▶ Goal of the exercise: Starting with the line containing "DRIVER3 pin ENA: A4 -> D8" and going on through the line containing "TEMP1 pin OUT: A1 -> A3", return the lines of the data below exactly, and only those.

::: Data supplied

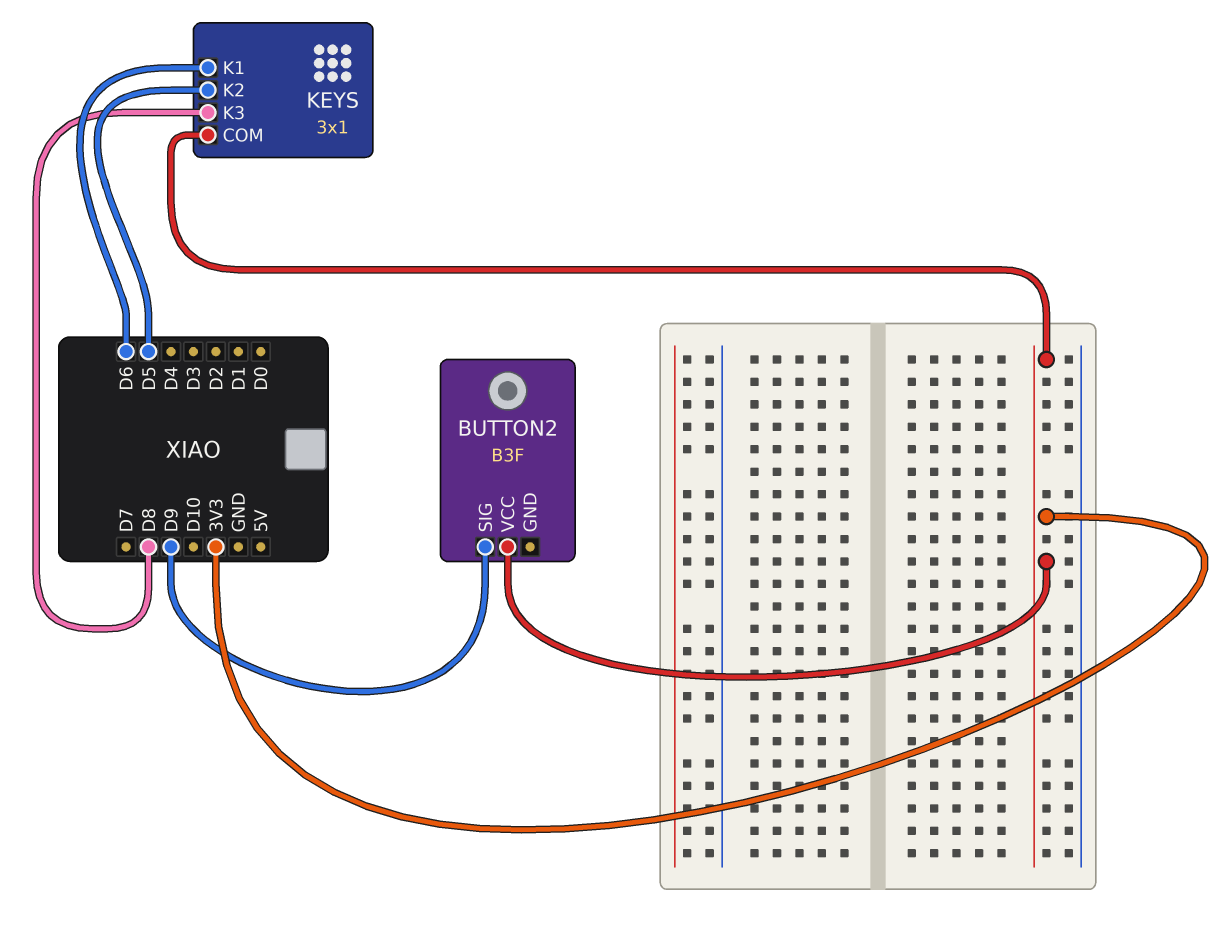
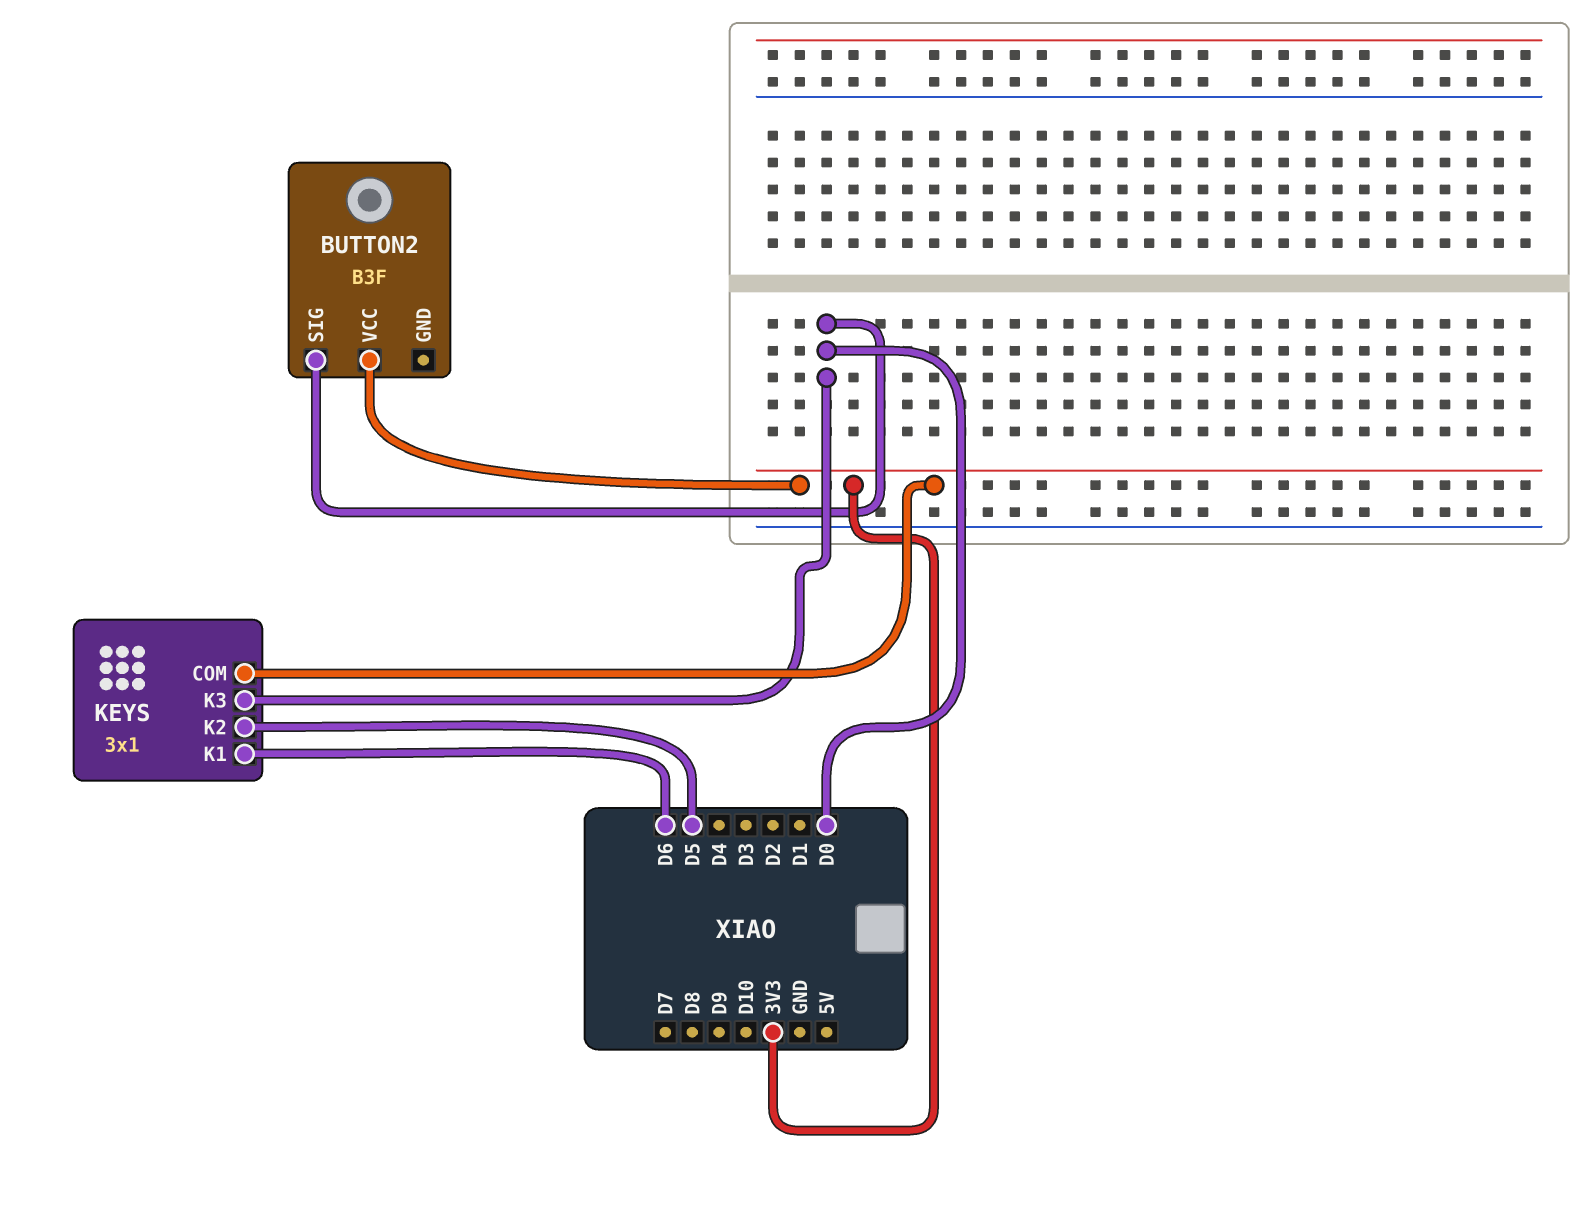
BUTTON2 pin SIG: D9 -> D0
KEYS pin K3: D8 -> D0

::::::
::: Data supplied

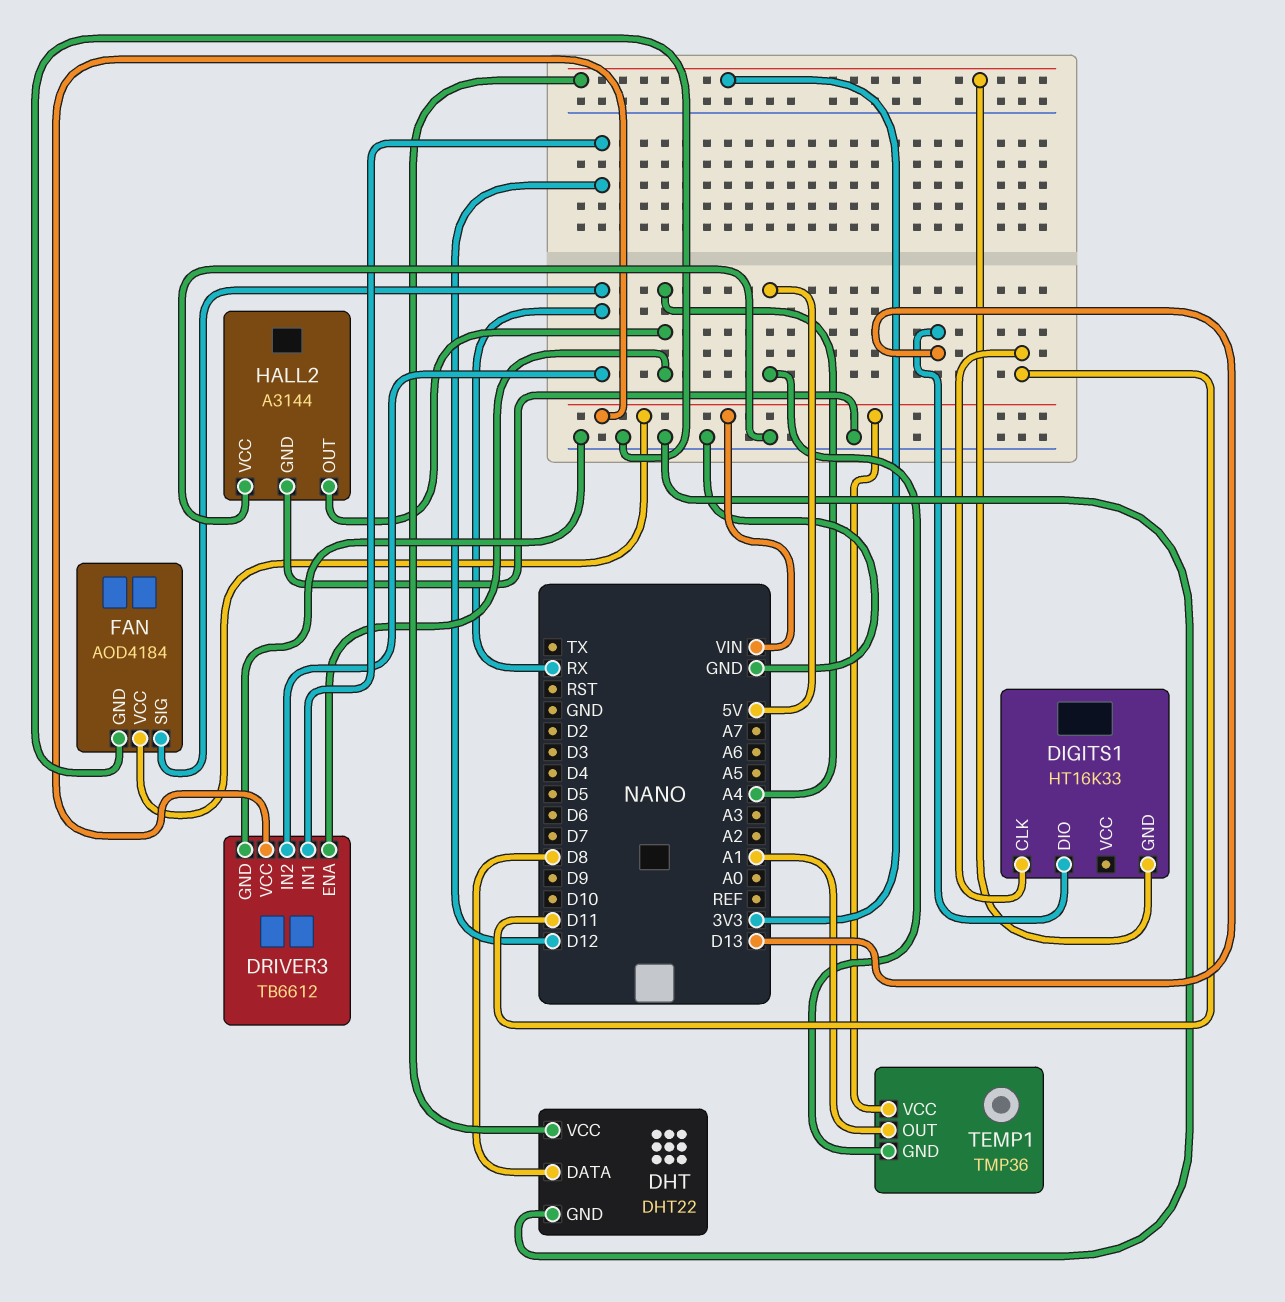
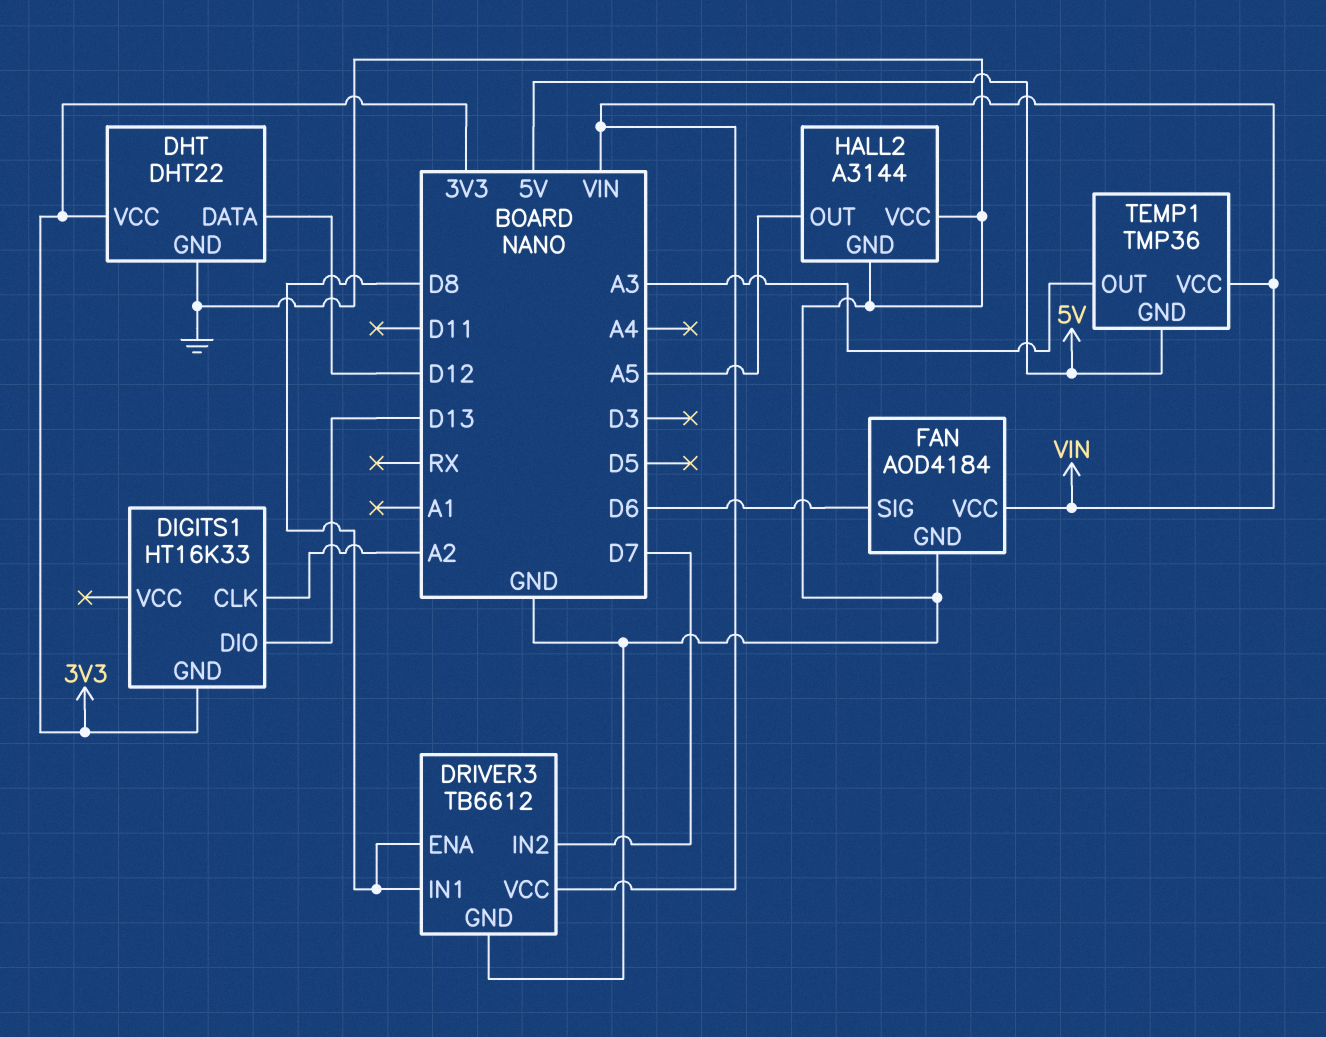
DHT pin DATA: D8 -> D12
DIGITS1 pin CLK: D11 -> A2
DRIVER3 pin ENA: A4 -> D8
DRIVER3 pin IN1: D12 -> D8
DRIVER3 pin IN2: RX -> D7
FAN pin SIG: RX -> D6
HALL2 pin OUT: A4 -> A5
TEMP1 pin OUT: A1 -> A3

::::::

▶ Response to this exercise:
DRIVER3 pin ENA: A4 -> D8
DRIVER3 pin IN1: D12 -> D8
DRIVER3 pin IN2: RX -> D7
FAN pin SIG: RX -> D6
HALL2 pin OUT: A4 -> A5
TEMP1 pin OUT: A1 -> A3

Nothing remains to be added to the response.